WHAT TO PRODUCE
Nothing but the lines from the one containing "black duck [360,440,433,497]" to the final line of the entries should appear, copied exactly and without pictures.

Object correspondence data:
=== Begin Enclosure ===

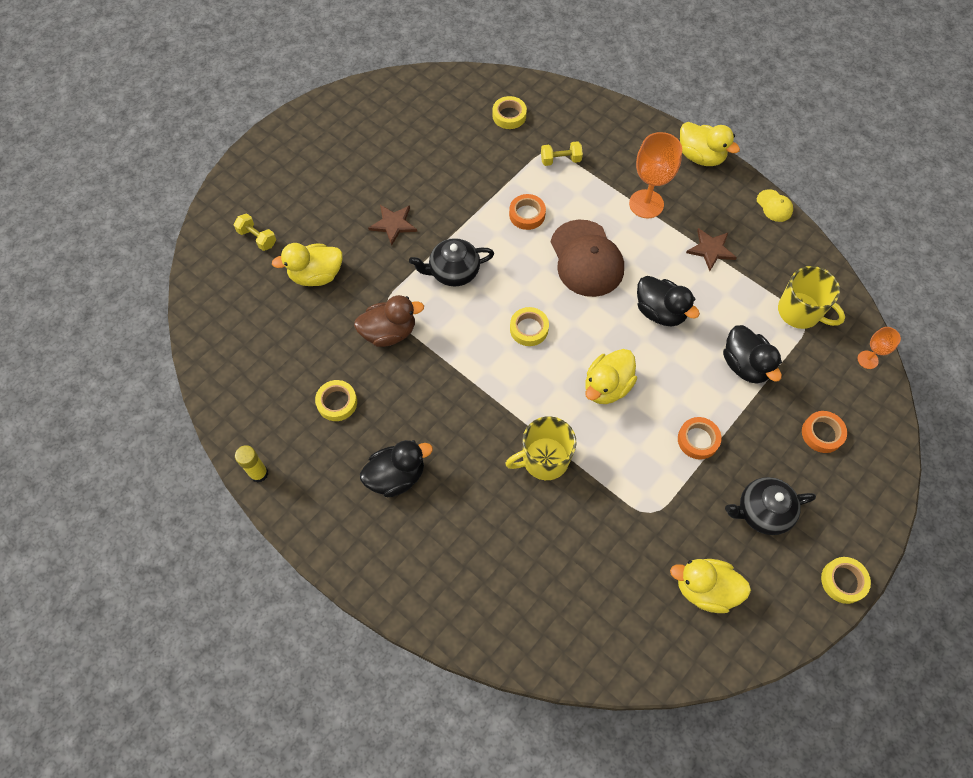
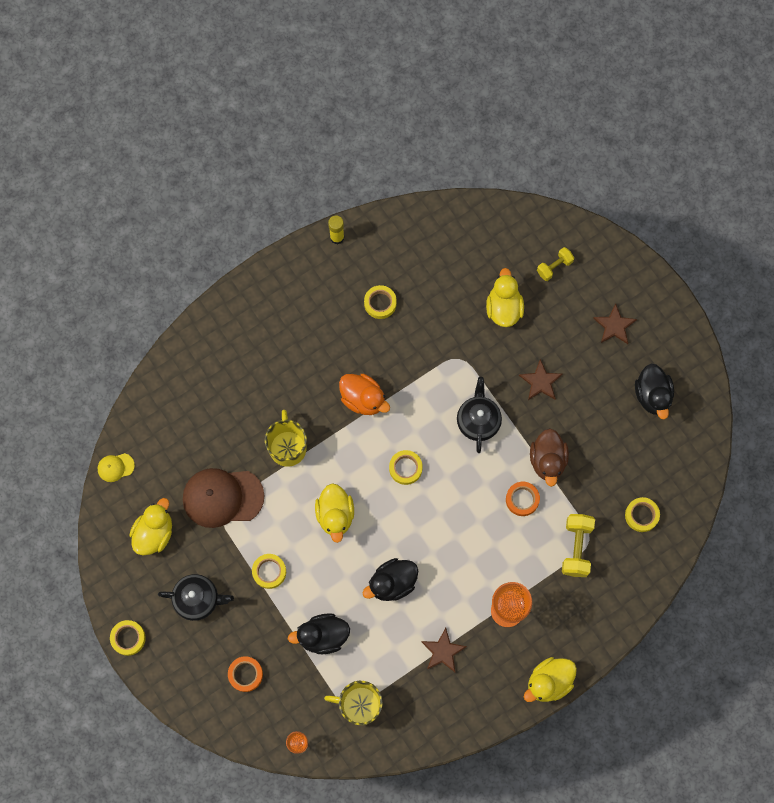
camera: 105 degrees right, 10 degrees up
brown duck [354,295,424,347] -> brown duck moved to [530,428,569,487]
black duck [360,440,433,497] -> black duck moved to [635,363,674,419]
yellow dumbbell [541,141,583,166] -> yellow dumbbell [562,514,595,577], size x1.57
brown cap [551,220,624,297] -> brown cap moved to [183,468,264,528]
yellow duck [585,349,637,404] -> yellow duck turned 150 degrees counterclockwise [315,483,354,543]
orange tape [678,417,722,459] -> yellow tape [252,554,286,589]
black teapot [725,477,816,535] -> black teapot turned 90 degrees clockwise [158,574,234,621]
yellow cap [757,189,793,222] -> yellow cap moved to [98,453,135,482]
yellow mug [778,266,845,329] -> yellow mug turned 45 degrees clockwise [324,681,383,725]
none -> orange duck [339,374,390,415]
none -> brown star [593,303,637,344]

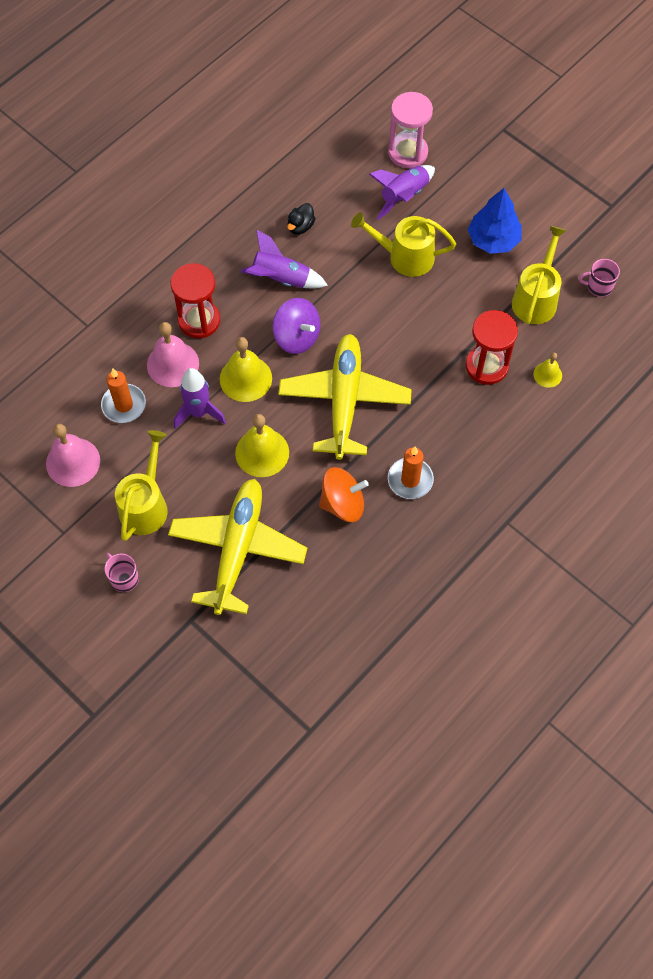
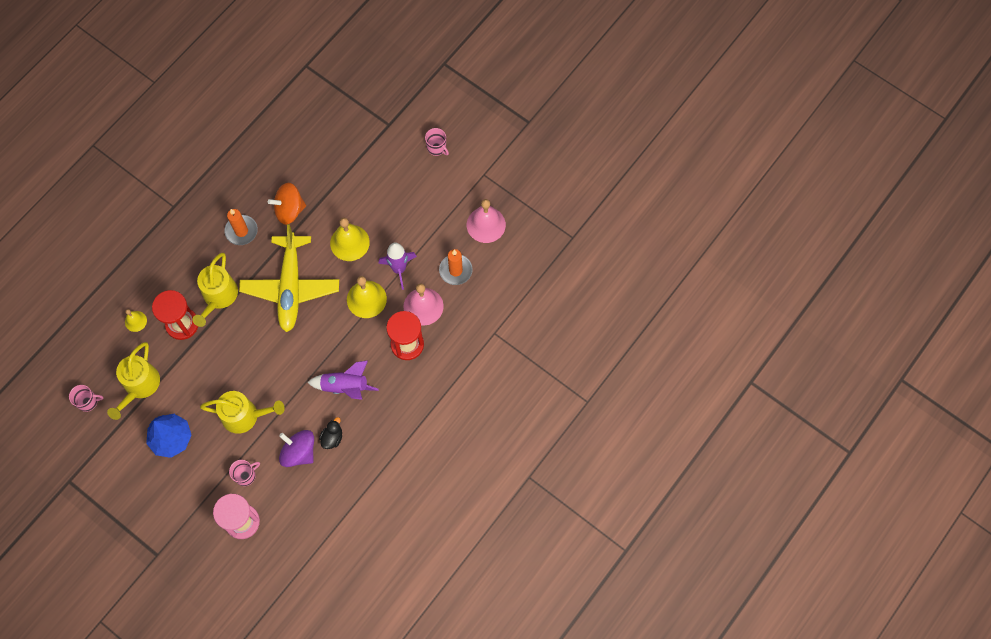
camera: 175 degrees right, 5 degrees up
yellow watering can [115,430,168,541] -> yellow watering can moved to [192,253,238,327]
yellow plane [168,479,307,615] -> none
purple spinning top [273,298,321,354] -> purple spinning top moved to [279,430,314,467]
purple rocket [369,165,435,220] -> pink mug [229,460,260,486]

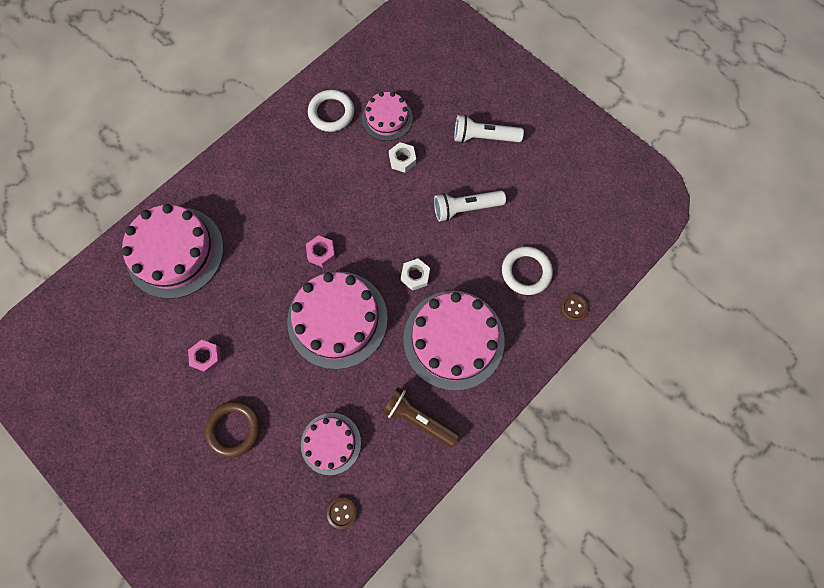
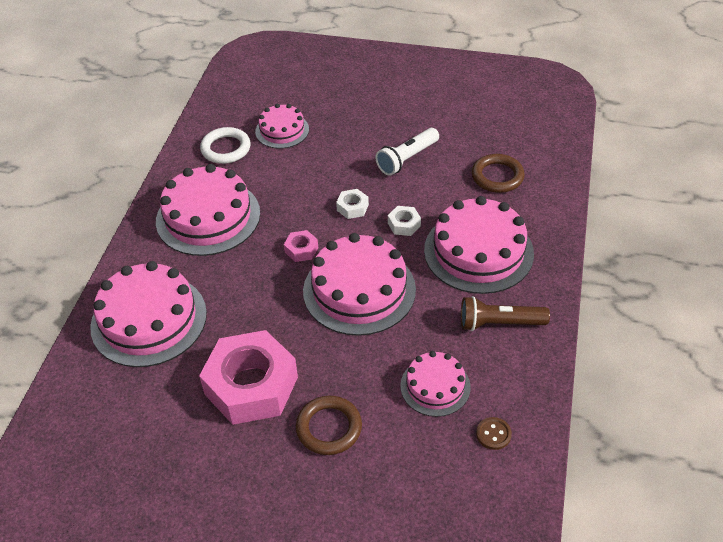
camera: 30 degrees left, 25 degrees down
pink nut [188,340,221,373] -> pink nut [199,330,298,425], size x2.44
white nut [389,142,416,173] -> white nut moved to [336,189,369,219]
white flashlight [454,115,524,143] -> none
white ring [502,246,553,295] -> brown ring [472,154,525,193]
brown button [560,295,588,321] -> none
none -> pink cake [156,164,260,256]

=== End Enclosure ===

FINISHED EXERCISE
black duck [360,440,433,497] -> black duck moved to [635,363,674,419]
yellow dumbbell [541,141,583,166] -> yellow dumbbell [562,514,595,577], size x1.57
brown cap [551,220,624,297] -> brown cap moved to [183,468,264,528]
yellow duck [585,349,637,404] -> yellow duck turned 150 degrees counterclockwise [315,483,354,543]
orange tape [678,417,722,459] -> yellow tape [252,554,286,589]
black teapot [725,477,816,535] -> black teapot turned 90 degrees clockwise [158,574,234,621]
yellow cap [757,189,793,222] -> yellow cap moved to [98,453,135,482]
yellow mug [778,266,845,329] -> yellow mug turned 45 degrees clockwise [324,681,383,725]
none -> orange duck [339,374,390,415]
none -> brown star [593,303,637,344]

camera: 175 degrees right, 5 degrees up
yellow watering can [115,430,168,541] -> yellow watering can moved to [192,253,238,327]
yellow plane [168,479,307,615] -> none
purple spinning top [273,298,321,354] -> purple spinning top moved to [279,430,314,467]
purple rocket [369,165,435,220] -> pink mug [229,460,260,486]

camera: 30 degrees left, 25 degrees down
pink nut [188,340,221,373] -> pink nut [199,330,298,425], size x2.44
white nut [389,142,416,173] -> white nut moved to [336,189,369,219]
white flashlight [454,115,524,143] -> none
white ring [502,246,553,295] -> brown ring [472,154,525,193]
brown button [560,295,588,321] -> none
none -> pink cake [156,164,260,256]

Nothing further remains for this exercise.